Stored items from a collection
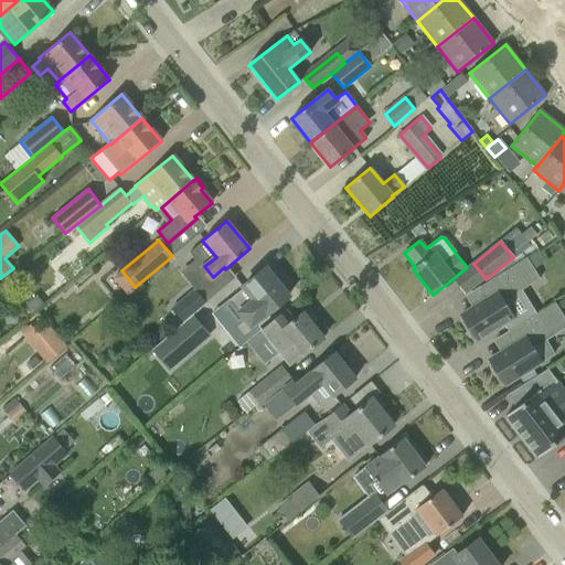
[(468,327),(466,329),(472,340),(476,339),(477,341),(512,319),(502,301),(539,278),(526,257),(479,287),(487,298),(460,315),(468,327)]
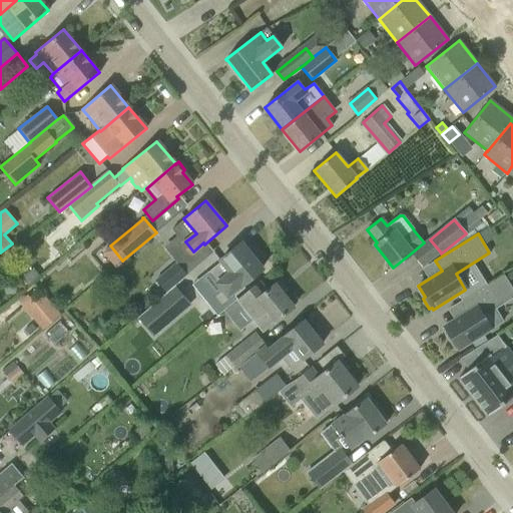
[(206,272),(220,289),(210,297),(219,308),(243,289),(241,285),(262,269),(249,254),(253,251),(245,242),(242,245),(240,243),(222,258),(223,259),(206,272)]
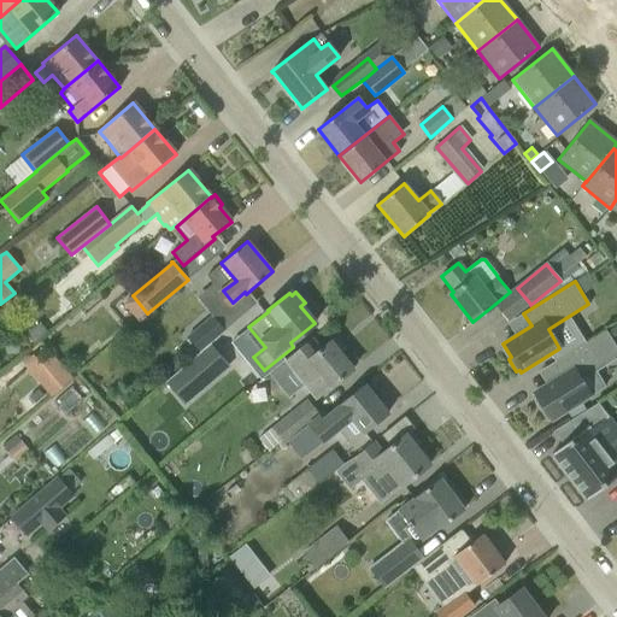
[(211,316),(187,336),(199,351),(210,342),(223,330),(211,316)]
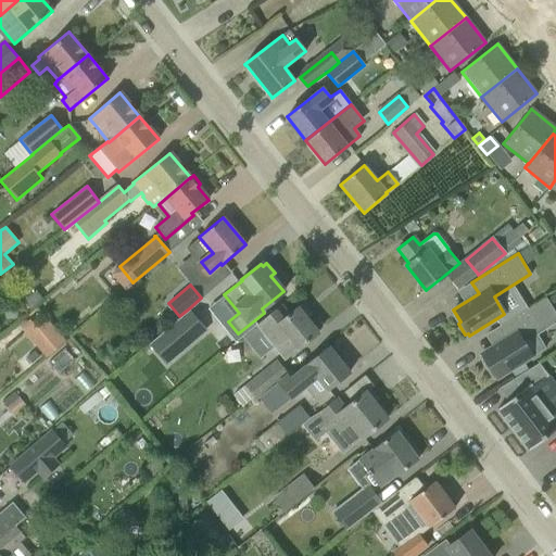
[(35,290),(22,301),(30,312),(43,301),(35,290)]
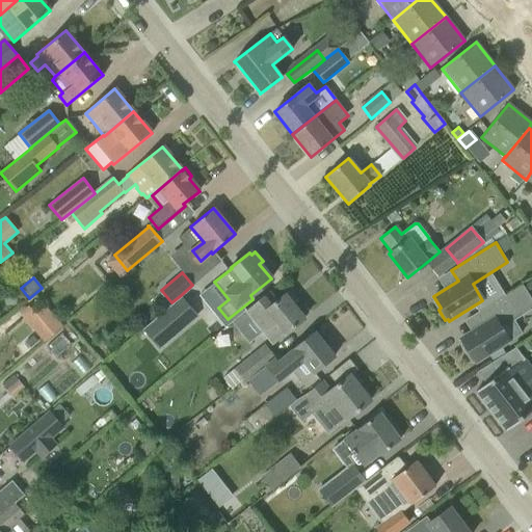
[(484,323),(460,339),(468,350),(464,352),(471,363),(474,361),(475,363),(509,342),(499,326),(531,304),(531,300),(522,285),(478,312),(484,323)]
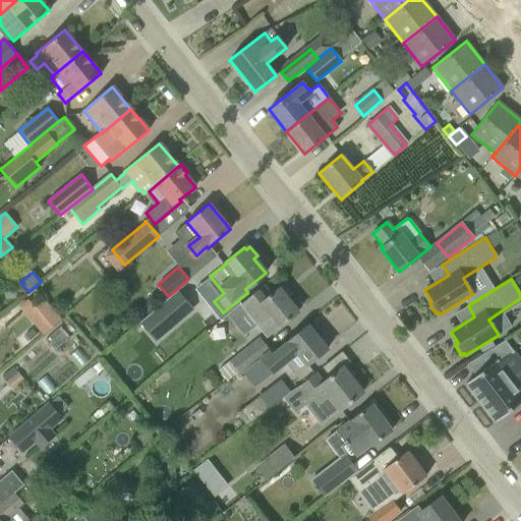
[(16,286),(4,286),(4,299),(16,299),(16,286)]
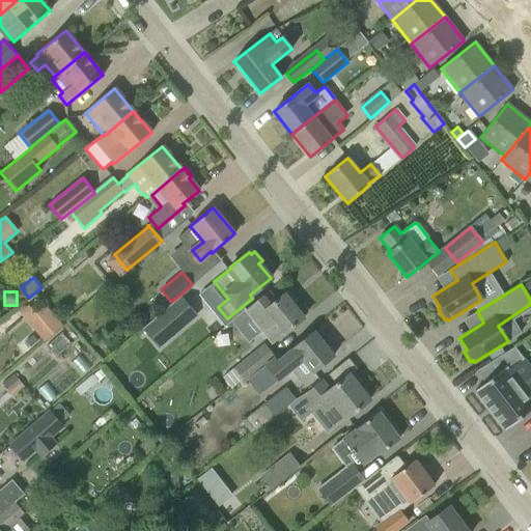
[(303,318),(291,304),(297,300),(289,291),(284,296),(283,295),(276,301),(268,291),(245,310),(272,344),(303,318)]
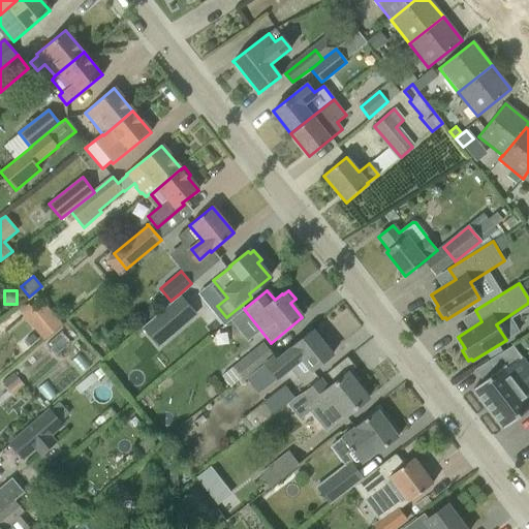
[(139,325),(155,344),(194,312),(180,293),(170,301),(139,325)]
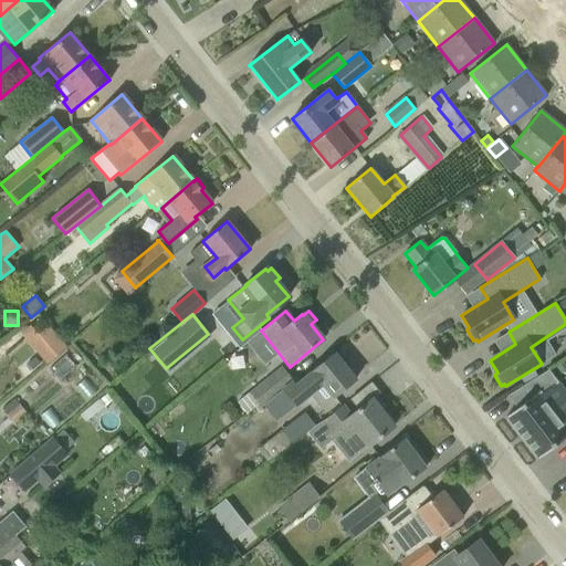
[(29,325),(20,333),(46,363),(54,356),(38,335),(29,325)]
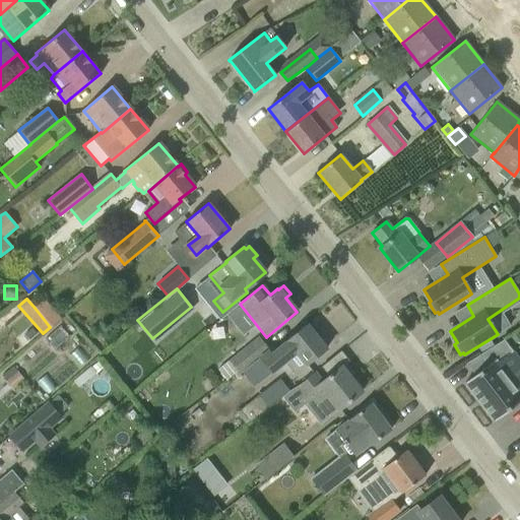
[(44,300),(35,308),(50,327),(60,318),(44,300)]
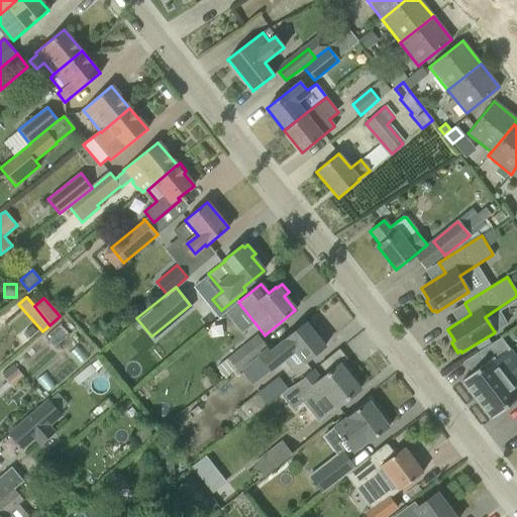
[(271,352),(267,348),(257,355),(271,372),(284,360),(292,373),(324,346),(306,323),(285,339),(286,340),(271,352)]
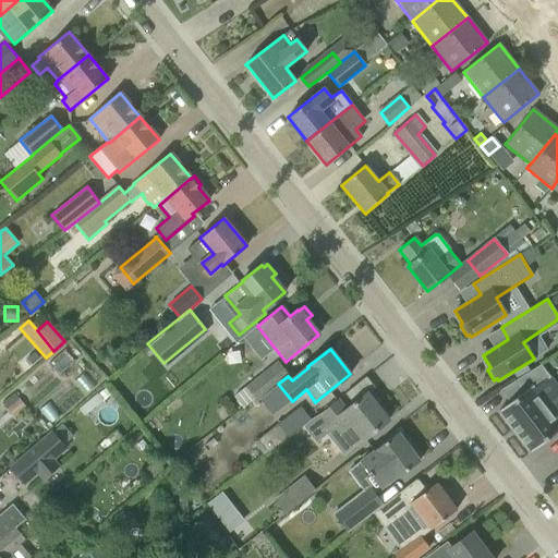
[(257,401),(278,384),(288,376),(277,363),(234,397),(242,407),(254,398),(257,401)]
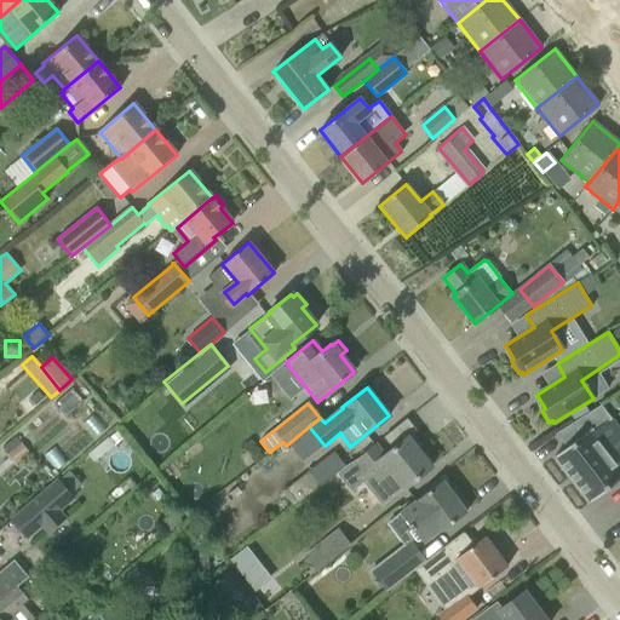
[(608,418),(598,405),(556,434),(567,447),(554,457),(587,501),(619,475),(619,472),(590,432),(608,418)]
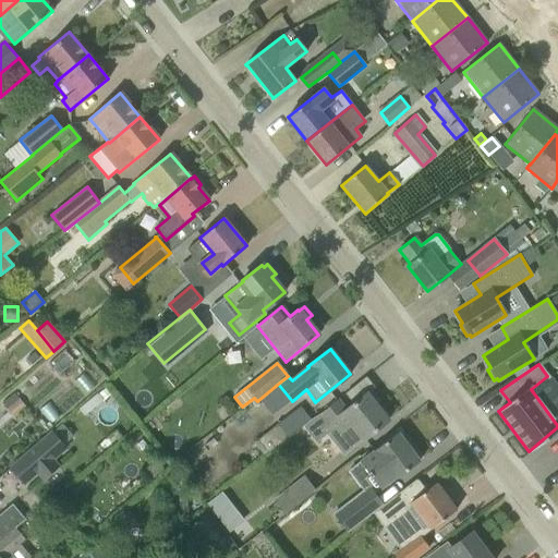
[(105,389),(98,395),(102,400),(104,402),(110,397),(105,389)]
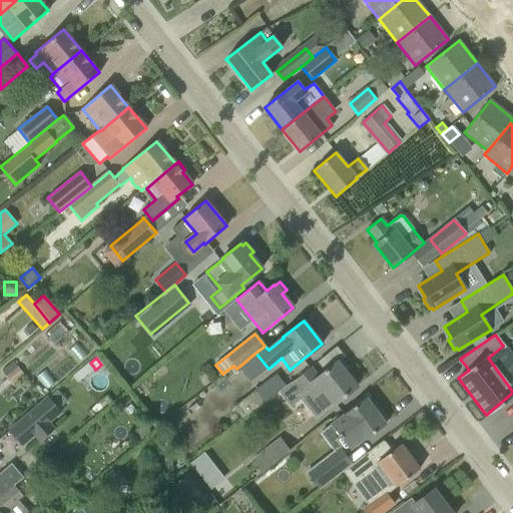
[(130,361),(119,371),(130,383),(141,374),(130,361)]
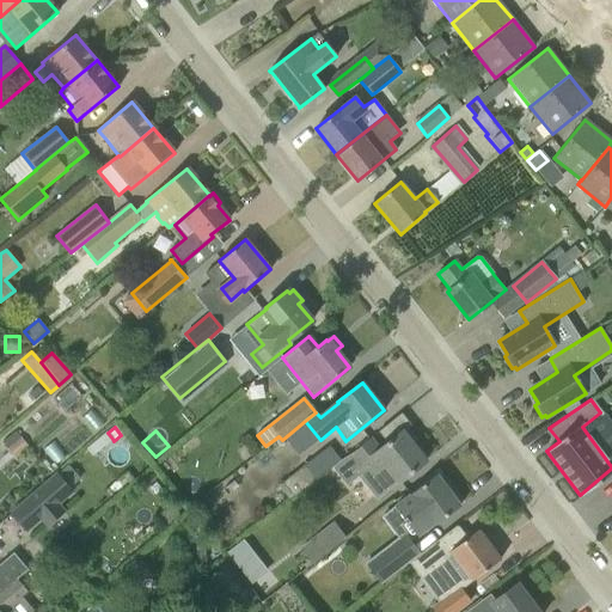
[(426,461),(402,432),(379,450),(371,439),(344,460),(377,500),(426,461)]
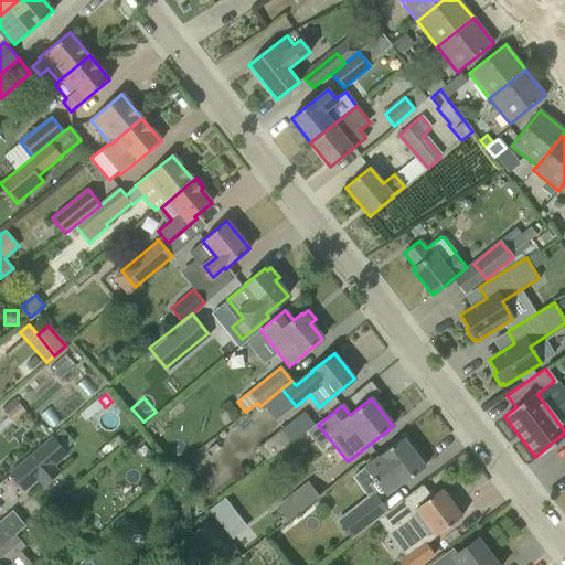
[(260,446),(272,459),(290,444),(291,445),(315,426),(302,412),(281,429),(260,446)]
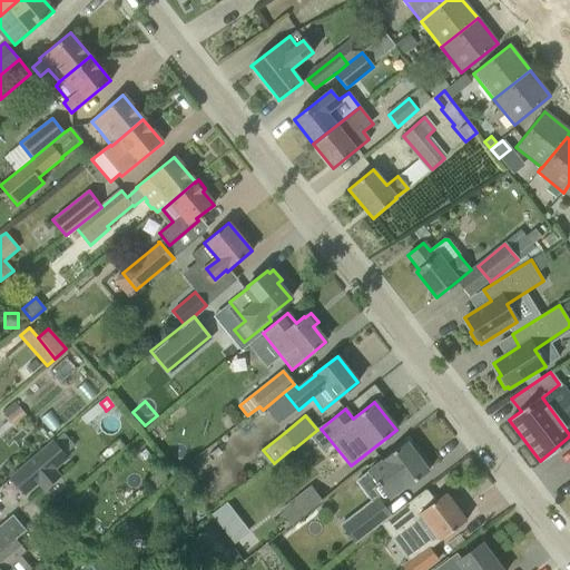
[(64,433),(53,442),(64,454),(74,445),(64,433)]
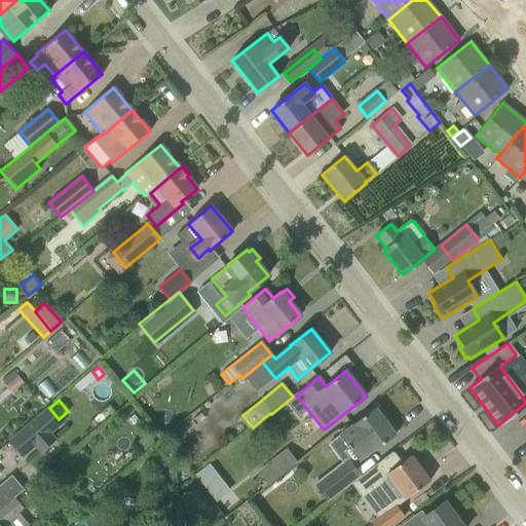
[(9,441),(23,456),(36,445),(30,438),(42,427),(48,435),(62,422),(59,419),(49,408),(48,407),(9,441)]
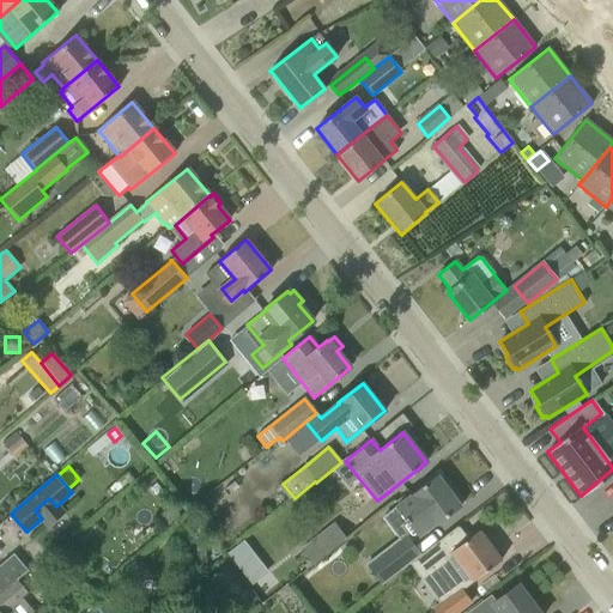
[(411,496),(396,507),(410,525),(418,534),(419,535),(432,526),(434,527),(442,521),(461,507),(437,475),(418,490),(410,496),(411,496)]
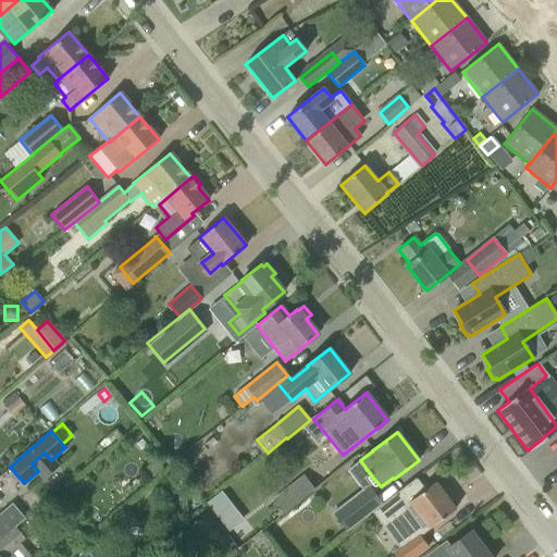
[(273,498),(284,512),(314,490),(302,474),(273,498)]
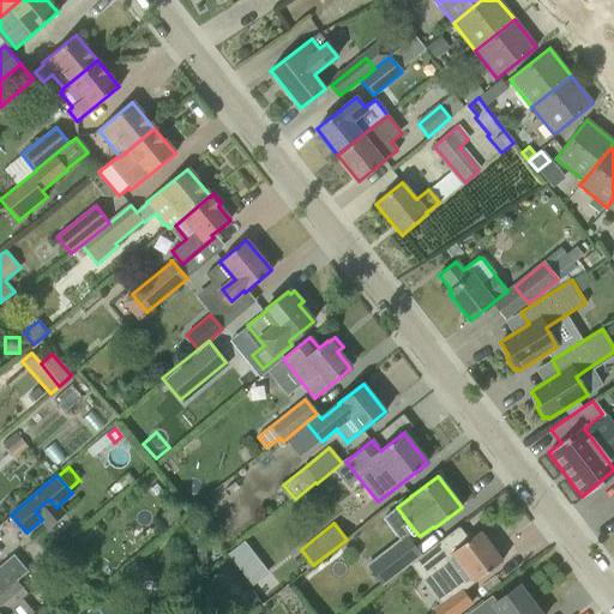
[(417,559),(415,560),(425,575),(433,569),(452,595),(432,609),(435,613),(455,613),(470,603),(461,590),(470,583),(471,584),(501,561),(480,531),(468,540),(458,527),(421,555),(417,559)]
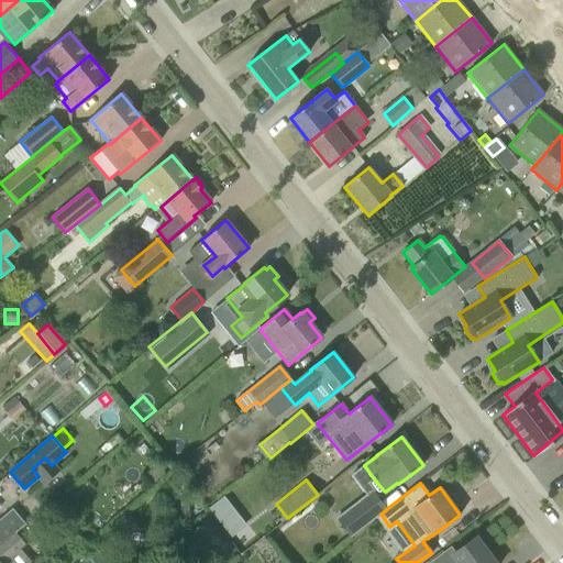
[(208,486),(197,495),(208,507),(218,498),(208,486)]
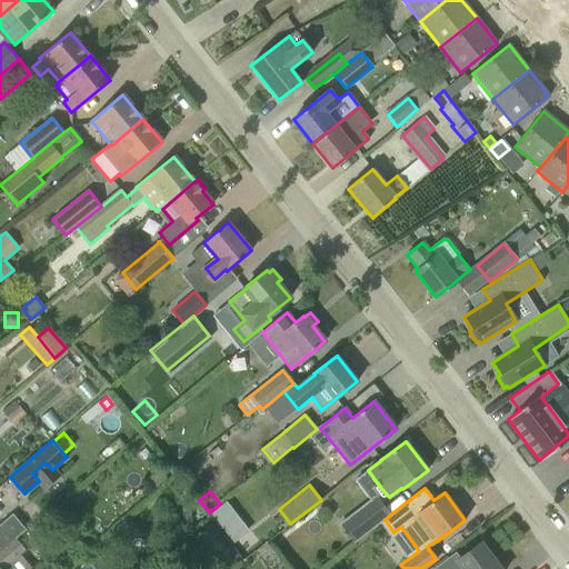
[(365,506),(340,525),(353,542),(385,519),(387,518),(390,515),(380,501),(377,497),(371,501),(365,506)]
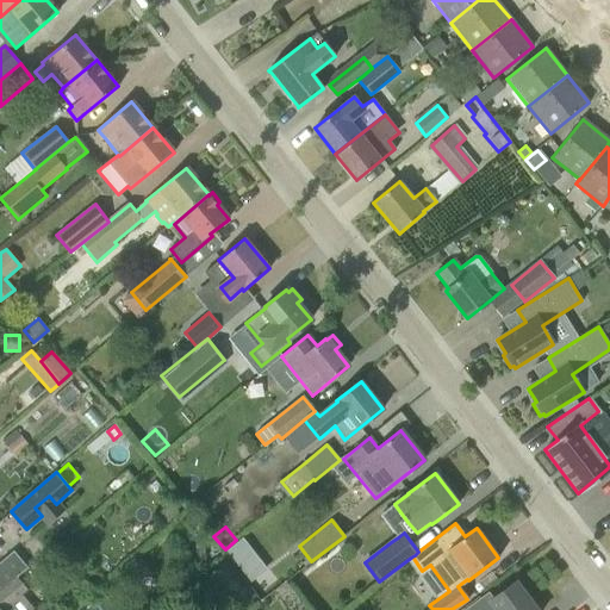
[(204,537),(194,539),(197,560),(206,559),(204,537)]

> _PROBLEM DESCRIPTION_: Set down every entry above exactly as written. Leave out all pictures.

> _SOLUTION TO THIS TASK_:
[(468,327),(466,329),(472,340),(476,339),(477,341),(512,319),(502,301),(539,278),(526,257),(479,287),(487,298),(460,315),(468,327)]
[(206,272),(220,289),(210,297),(219,308),(243,289),(241,285),(262,269),(249,254),(253,251),(245,242),(242,245),(240,243),(222,258),(223,259),(206,272)]
[(211,316),(187,336),(199,351),(210,342),(223,330),(211,316)]
[(35,290),(22,301),(30,312),(43,301),(35,290)]
[(484,323),(460,339),(468,350),(464,352),(471,363),(474,361),(475,363),(509,342),(499,326),(531,304),(531,300),(522,285),(478,312),(484,323)]
[(16,286),(4,286),(4,299),(16,299),(16,286)]
[(303,318),(291,304),(297,300),(289,291),(284,296),(283,295),(276,301),(268,291),(245,310),(272,344),(303,318)]
[(139,325),(155,344),(194,312),(180,293),(170,301),(139,325)]
[(29,325),(20,333),(46,363),(54,356),(38,335),(29,325)]
[(44,300),(35,308),(50,327),(60,318),(44,300)]
[(271,352),(267,348),(257,355),(271,372),(284,360),(292,373),(324,346),(306,323),(285,339),(286,340),(271,352)]
[(257,401),(278,384),(288,376),(277,363),(234,397),(242,407),(254,398),(257,401)]
[(608,418),(598,405),(556,434),(567,447),(554,457),(587,501),(619,475),(619,472),(590,432),(608,418)]
[(105,389),(98,395),(102,400),(104,402),(110,397),(105,389)]
[(130,361),(119,371),(130,383),(141,374),(130,361)]
[(426,461),(402,432),(379,450),(371,439),(344,460),(377,500),(426,461)]
[(260,446),(272,459),(290,444),(291,445),(315,426),(302,412),(281,429),(260,446)]
[(64,433),(53,442),(64,454),(74,445),(64,433)]
[(9,441),(23,456),(36,445),(30,438),(42,427),(48,435),(62,422),(59,419),(49,408),(48,407),(9,441)]
[(411,496),(396,507),(410,525),(418,534),(419,535),(432,526),(434,527),(442,521),(461,507),(437,475),(418,490),(410,496),(411,496)]
[(273,498),(284,512),(314,490),(302,474),(273,498)]
[(417,559),(415,560),(425,575),(433,569),(452,595),(432,609),(435,613),(455,613),(470,603),(461,590),(470,583),(471,584),(501,561),(480,531),(468,540),(458,527),(421,555),(417,559)]
[(208,486),(197,495),(208,507),(218,498),(208,486)]
[(365,506),(340,525),(353,542),(385,519),(387,518),(390,515),(380,501),(377,497),(371,501),(365,506)]
[(204,537),(194,539),(197,560),(206,559),(204,537)]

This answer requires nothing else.